─── Data to process ───

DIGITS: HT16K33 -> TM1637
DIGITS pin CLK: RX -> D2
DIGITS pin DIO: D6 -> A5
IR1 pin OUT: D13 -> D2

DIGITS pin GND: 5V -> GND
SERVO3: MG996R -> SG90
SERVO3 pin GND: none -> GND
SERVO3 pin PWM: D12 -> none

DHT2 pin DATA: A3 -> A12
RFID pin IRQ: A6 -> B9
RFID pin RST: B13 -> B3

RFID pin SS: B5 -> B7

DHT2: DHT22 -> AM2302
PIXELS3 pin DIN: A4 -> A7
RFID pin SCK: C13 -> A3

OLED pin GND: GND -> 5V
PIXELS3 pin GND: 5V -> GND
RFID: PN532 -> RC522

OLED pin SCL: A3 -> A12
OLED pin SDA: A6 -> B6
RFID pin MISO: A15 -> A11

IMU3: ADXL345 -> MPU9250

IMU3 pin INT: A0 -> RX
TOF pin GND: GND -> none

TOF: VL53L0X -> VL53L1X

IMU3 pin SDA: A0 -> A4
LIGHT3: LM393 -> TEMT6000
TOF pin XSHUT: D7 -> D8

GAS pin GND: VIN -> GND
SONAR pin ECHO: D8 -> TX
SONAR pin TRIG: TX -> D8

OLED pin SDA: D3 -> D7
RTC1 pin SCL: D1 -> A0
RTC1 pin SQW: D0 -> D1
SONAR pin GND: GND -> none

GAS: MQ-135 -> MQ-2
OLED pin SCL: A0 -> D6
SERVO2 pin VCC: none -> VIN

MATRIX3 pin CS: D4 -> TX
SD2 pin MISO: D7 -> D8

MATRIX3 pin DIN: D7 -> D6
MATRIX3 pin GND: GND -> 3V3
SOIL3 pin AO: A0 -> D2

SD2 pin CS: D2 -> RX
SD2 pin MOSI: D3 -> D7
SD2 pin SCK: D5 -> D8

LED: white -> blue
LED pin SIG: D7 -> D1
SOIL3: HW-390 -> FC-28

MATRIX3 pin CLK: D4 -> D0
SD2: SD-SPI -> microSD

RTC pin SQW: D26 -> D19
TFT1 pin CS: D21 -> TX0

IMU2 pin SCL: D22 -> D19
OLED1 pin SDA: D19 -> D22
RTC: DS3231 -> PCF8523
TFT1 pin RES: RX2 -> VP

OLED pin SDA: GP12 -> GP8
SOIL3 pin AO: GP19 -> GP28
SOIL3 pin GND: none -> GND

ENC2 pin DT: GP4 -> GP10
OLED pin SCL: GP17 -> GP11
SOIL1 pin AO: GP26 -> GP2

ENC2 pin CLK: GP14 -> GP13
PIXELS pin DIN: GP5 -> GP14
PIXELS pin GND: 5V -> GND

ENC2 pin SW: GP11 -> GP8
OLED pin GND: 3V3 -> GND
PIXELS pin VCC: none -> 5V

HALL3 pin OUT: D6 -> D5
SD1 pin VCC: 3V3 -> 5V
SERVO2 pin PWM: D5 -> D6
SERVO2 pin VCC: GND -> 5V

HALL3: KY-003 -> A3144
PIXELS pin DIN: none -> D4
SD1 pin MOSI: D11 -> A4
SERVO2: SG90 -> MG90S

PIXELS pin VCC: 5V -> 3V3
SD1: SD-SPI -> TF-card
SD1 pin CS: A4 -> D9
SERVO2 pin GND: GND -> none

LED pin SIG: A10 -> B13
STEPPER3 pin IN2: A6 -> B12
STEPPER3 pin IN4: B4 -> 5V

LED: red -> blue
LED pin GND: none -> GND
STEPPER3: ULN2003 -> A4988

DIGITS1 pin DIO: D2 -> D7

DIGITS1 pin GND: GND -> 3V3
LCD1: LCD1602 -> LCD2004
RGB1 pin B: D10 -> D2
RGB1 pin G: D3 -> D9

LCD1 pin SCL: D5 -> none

───

* What to do
Give the records above again in full, keeping every character unchanged.

* Exercise result
DIGITS: HT16K33 -> TM1637
DIGITS pin CLK: RX -> D2
DIGITS pin DIO: D6 -> A5
IR1 pin OUT: D13 -> D2

DIGITS pin GND: 5V -> GND
SERVO3: MG996R -> SG90
SERVO3 pin GND: none -> GND
SERVO3 pin PWM: D12 -> none

DHT2 pin DATA: A3 -> A12
RFID pin IRQ: A6 -> B9
RFID pin RST: B13 -> B3

RFID pin SS: B5 -> B7

DHT2: DHT22 -> AM2302
PIXELS3 pin DIN: A4 -> A7
RFID pin SCK: C13 -> A3

OLED pin GND: GND -> 5V
PIXELS3 pin GND: 5V -> GND
RFID: PN532 -> RC522

OLED pin SCL: A3 -> A12
OLED pin SDA: A6 -> B6
RFID pin MISO: A15 -> A11

IMU3: ADXL345 -> MPU9250

IMU3 pin INT: A0 -> RX
TOF pin GND: GND -> none

TOF: VL53L0X -> VL53L1X

IMU3 pin SDA: A0 -> A4
LIGHT3: LM393 -> TEMT6000
TOF pin XSHUT: D7 -> D8

GAS pin GND: VIN -> GND
SONAR pin ECHO: D8 -> TX
SONAR pin TRIG: TX -> D8

OLED pin SDA: D3 -> D7
RTC1 pin SCL: D1 -> A0
RTC1 pin SQW: D0 -> D1
SONAR pin GND: GND -> none

GAS: MQ-135 -> MQ-2
OLED pin SCL: A0 -> D6
SERVO2 pin VCC: none -> VIN

MATRIX3 pin CS: D4 -> TX
SD2 pin MISO: D7 -> D8

MATRIX3 pin DIN: D7 -> D6
MATRIX3 pin GND: GND -> 3V3
SOIL3 pin AO: A0 -> D2

SD2 pin CS: D2 -> RX
SD2 pin MOSI: D3 -> D7
SD2 pin SCK: D5 -> D8

LED: white -> blue
LED pin SIG: D7 -> D1
SOIL3: HW-390 -> FC-28

MATRIX3 pin CLK: D4 -> D0
SD2: SD-SPI -> microSD

RTC pin SQW: D26 -> D19
TFT1 pin CS: D21 -> TX0

IMU2 pin SCL: D22 -> D19
OLED1 pin SDA: D19 -> D22
RTC: DS3231 -> PCF8523
TFT1 pin RES: RX2 -> VP

OLED pin SDA: GP12 -> GP8
SOIL3 pin AO: GP19 -> GP28
SOIL3 pin GND: none -> GND

ENC2 pin DT: GP4 -> GP10
OLED pin SCL: GP17 -> GP11
SOIL1 pin AO: GP26 -> GP2

ENC2 pin CLK: GP14 -> GP13
PIXELS pin DIN: GP5 -> GP14
PIXELS pin GND: 5V -> GND

ENC2 pin SW: GP11 -> GP8
OLED pin GND: 3V3 -> GND
PIXELS pin VCC: none -> 5V

HALL3 pin OUT: D6 -> D5
SD1 pin VCC: 3V3 -> 5V
SERVO2 pin PWM: D5 -> D6
SERVO2 pin VCC: GND -> 5V

HALL3: KY-003 -> A3144
PIXELS pin DIN: none -> D4
SD1 pin MOSI: D11 -> A4
SERVO2: SG90 -> MG90S

PIXELS pin VCC: 5V -> 3V3
SD1: SD-SPI -> TF-card
SD1 pin CS: A4 -> D9
SERVO2 pin GND: GND -> none

LED pin SIG: A10 -> B13
STEPPER3 pin IN2: A6 -> B12
STEPPER3 pin IN4: B4 -> 5V

LED: red -> blue
LED pin GND: none -> GND
STEPPER3: ULN2003 -> A4988

DIGITS1 pin DIO: D2 -> D7

DIGITS1 pin GND: GND -> 3V3
LCD1: LCD1602 -> LCD2004
RGB1 pin B: D10 -> D2
RGB1 pin G: D3 -> D9

LCD1 pin SCL: D5 -> none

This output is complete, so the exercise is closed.